* [Source records]:
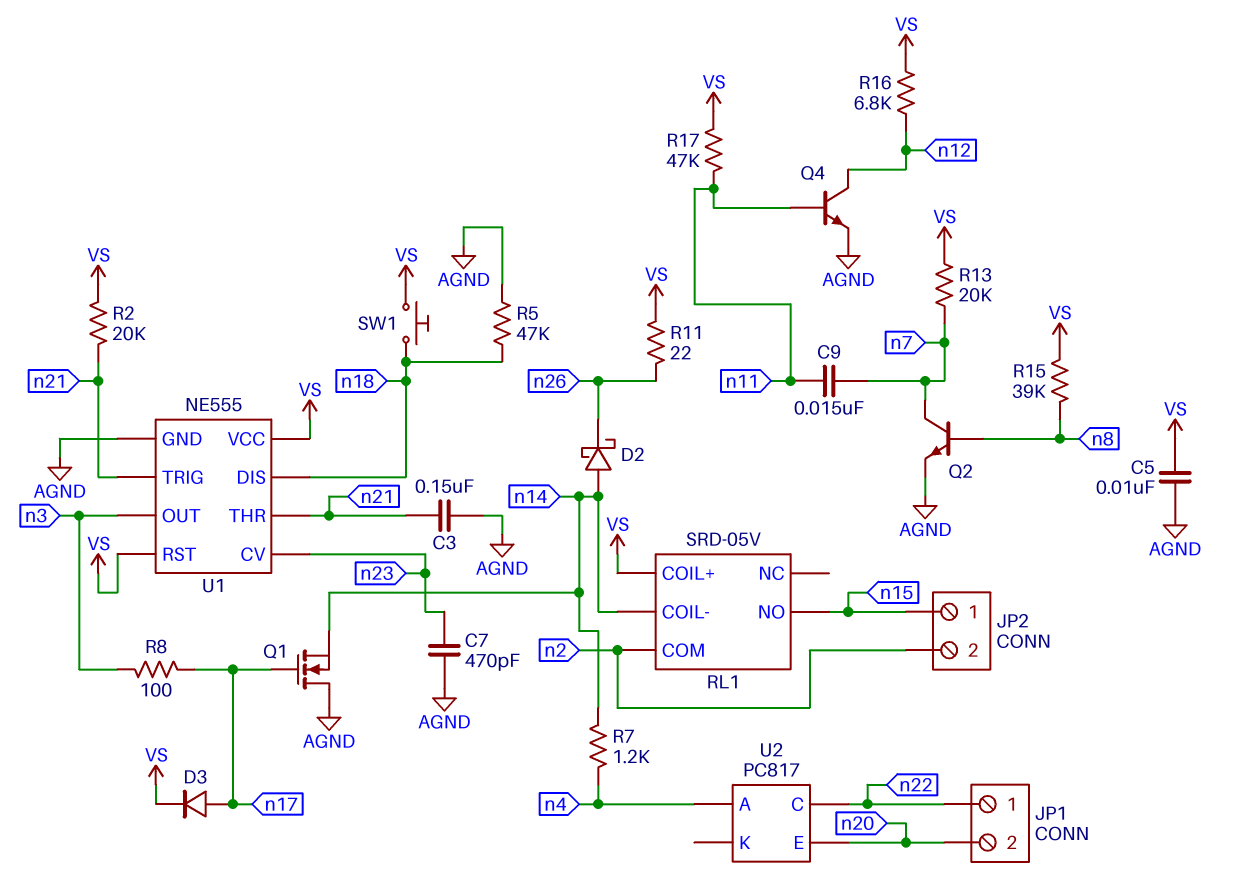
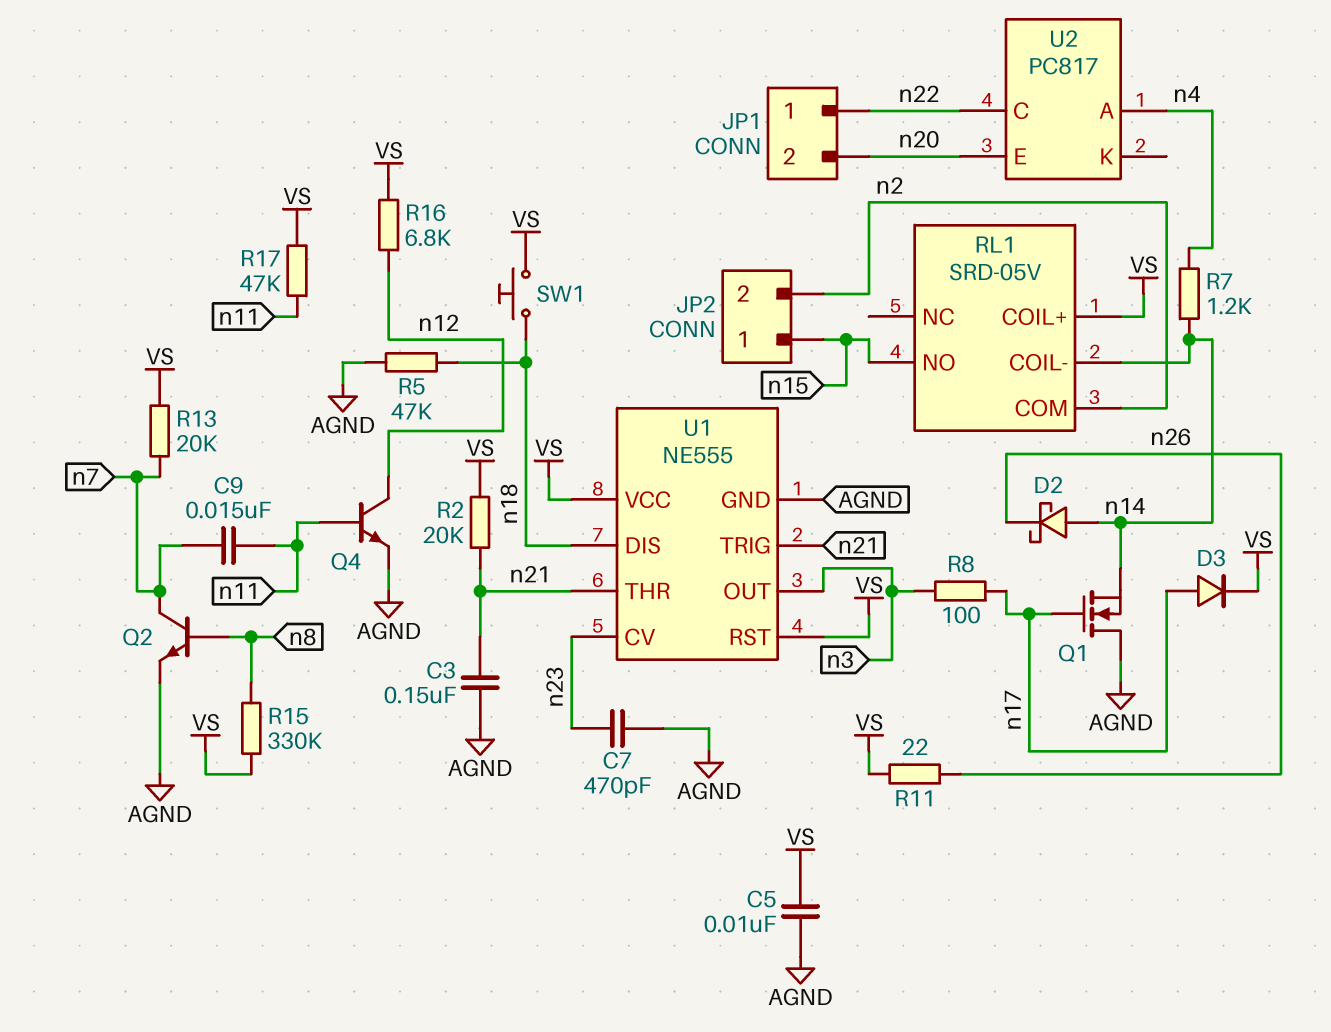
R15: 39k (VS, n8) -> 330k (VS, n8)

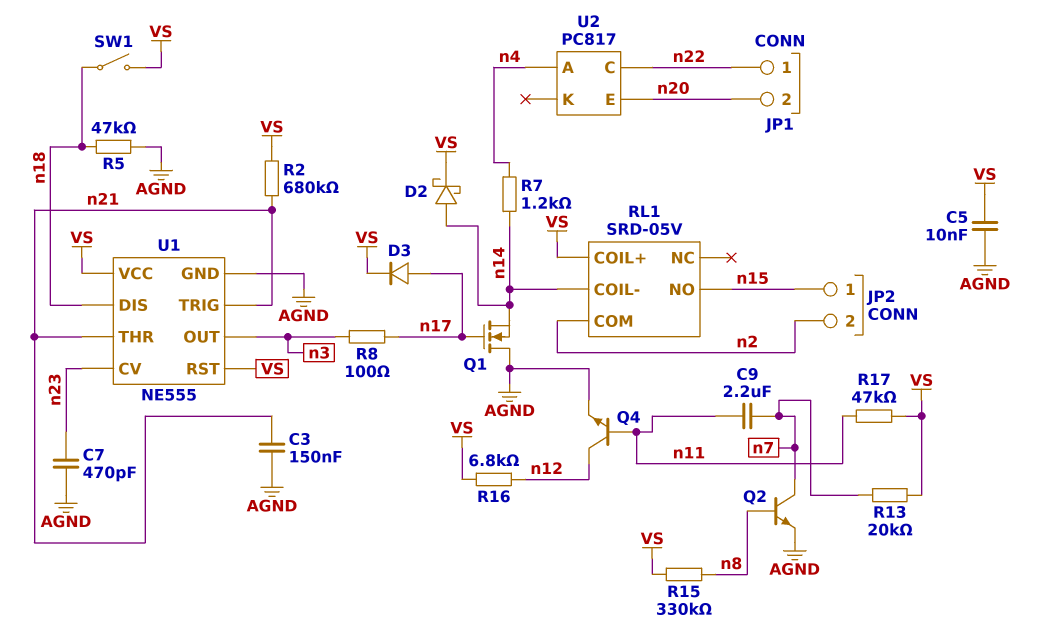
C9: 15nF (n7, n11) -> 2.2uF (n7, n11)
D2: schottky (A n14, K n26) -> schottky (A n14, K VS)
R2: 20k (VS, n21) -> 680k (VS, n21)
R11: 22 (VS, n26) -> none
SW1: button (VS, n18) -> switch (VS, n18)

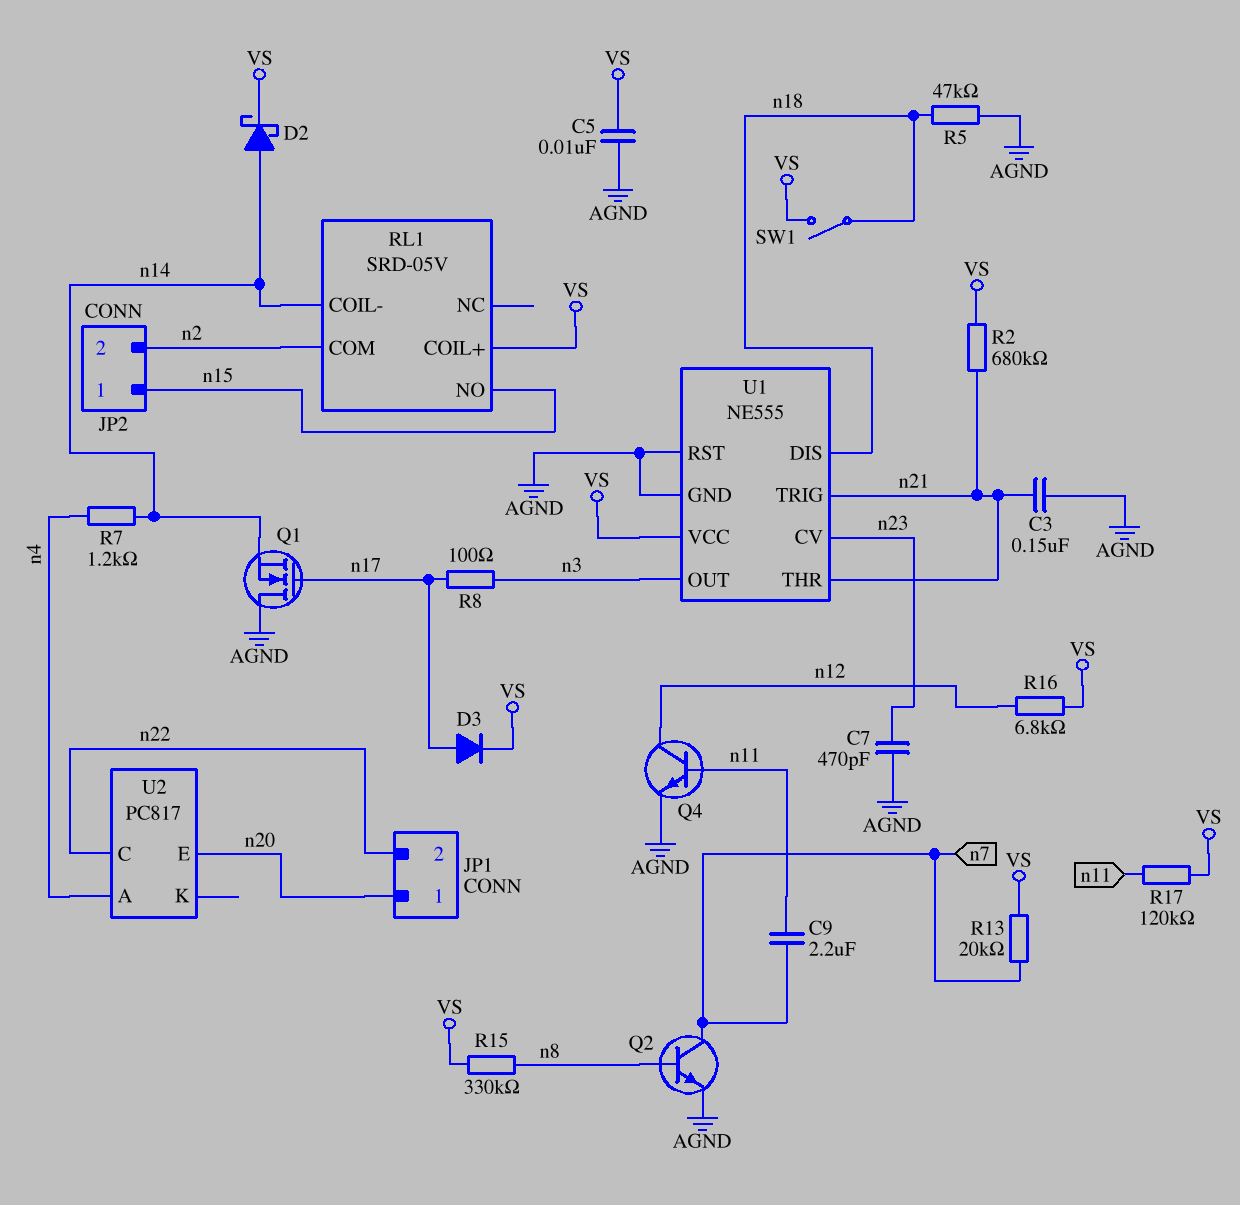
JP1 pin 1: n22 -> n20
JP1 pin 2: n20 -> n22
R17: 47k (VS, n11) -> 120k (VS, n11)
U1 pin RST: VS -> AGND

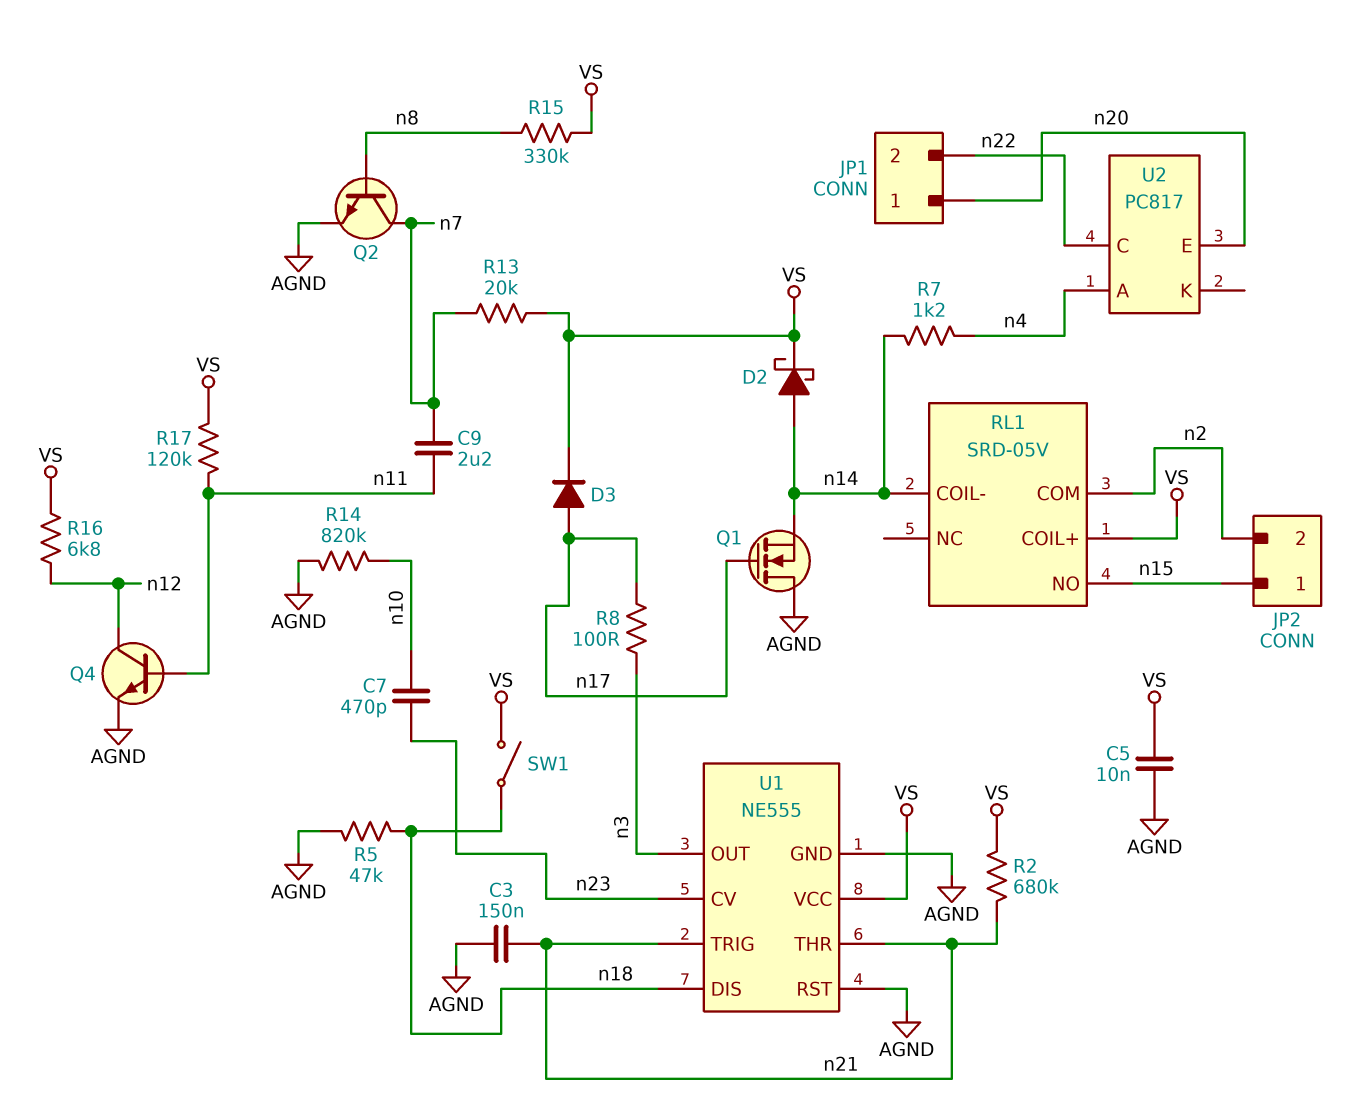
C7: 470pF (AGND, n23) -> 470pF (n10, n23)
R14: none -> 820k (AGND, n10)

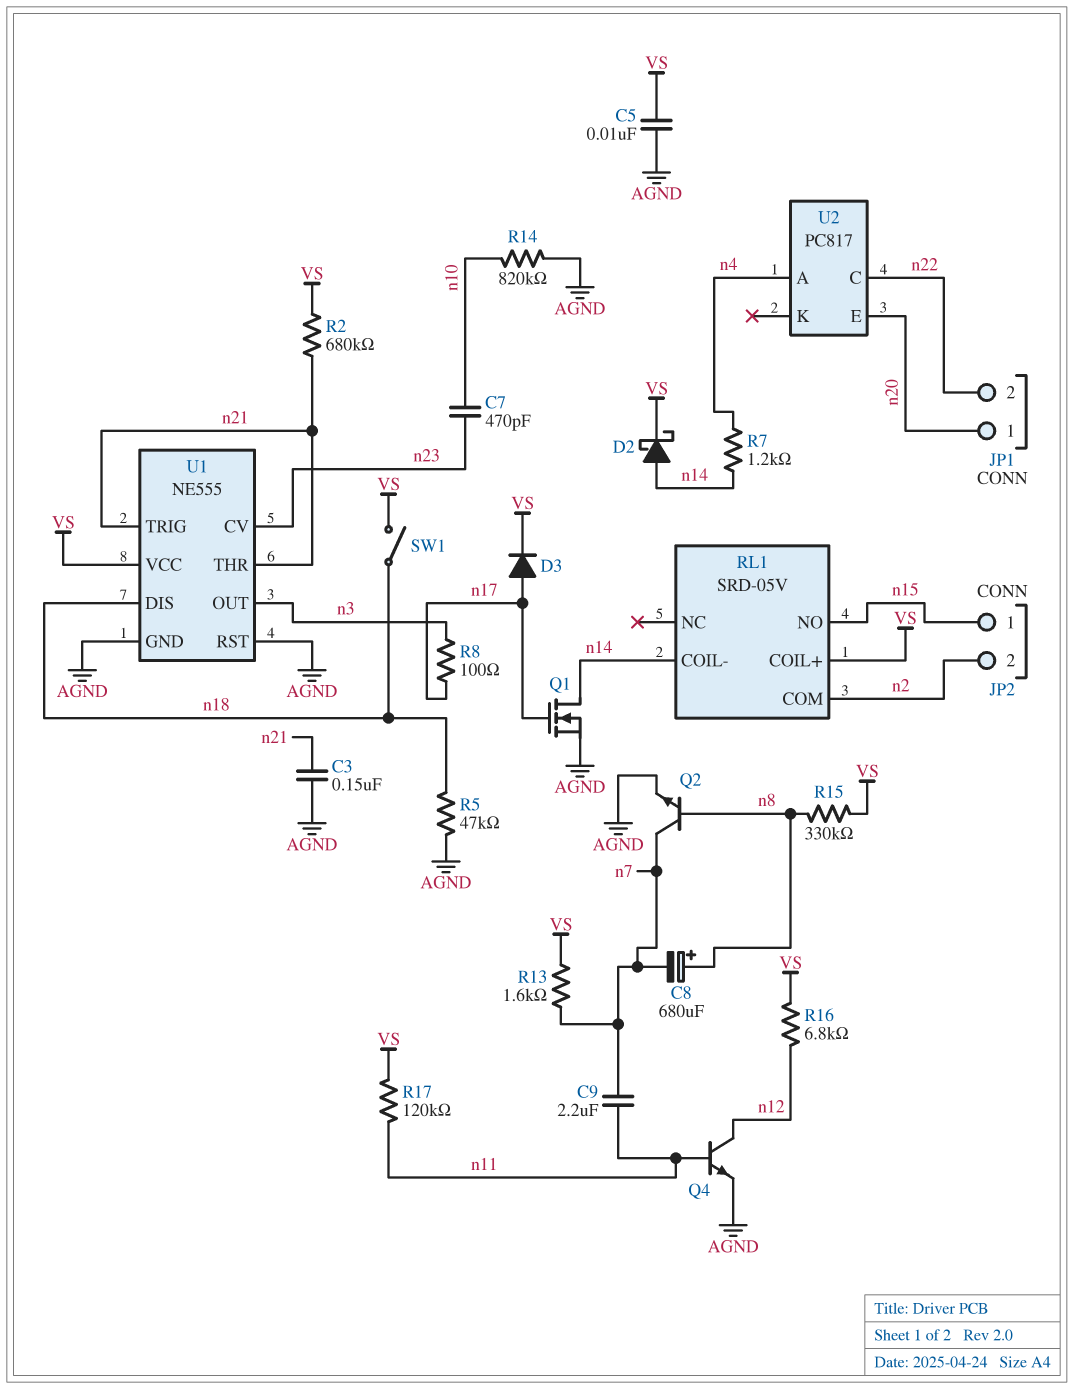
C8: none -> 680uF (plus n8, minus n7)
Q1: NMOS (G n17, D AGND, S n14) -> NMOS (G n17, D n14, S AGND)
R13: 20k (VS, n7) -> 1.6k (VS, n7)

* [Action item]: Write out verbatim the lines from the one containing "C7: 470pF (AGND, n23) -> 470pF (n10, n23)" through the last line of the listing above, and no other lines; omit pictures.

* [Reply to the exercise]:
C7: 470pF (AGND, n23) -> 470pF (n10, n23)
R14: none -> 820k (AGND, n10)

C8: none -> 680uF (plus n8, minus n7)
Q1: NMOS (G n17, D AGND, S n14) -> NMOS (G n17, D n14, S AGND)
R13: 20k (VS, n7) -> 1.6k (VS, n7)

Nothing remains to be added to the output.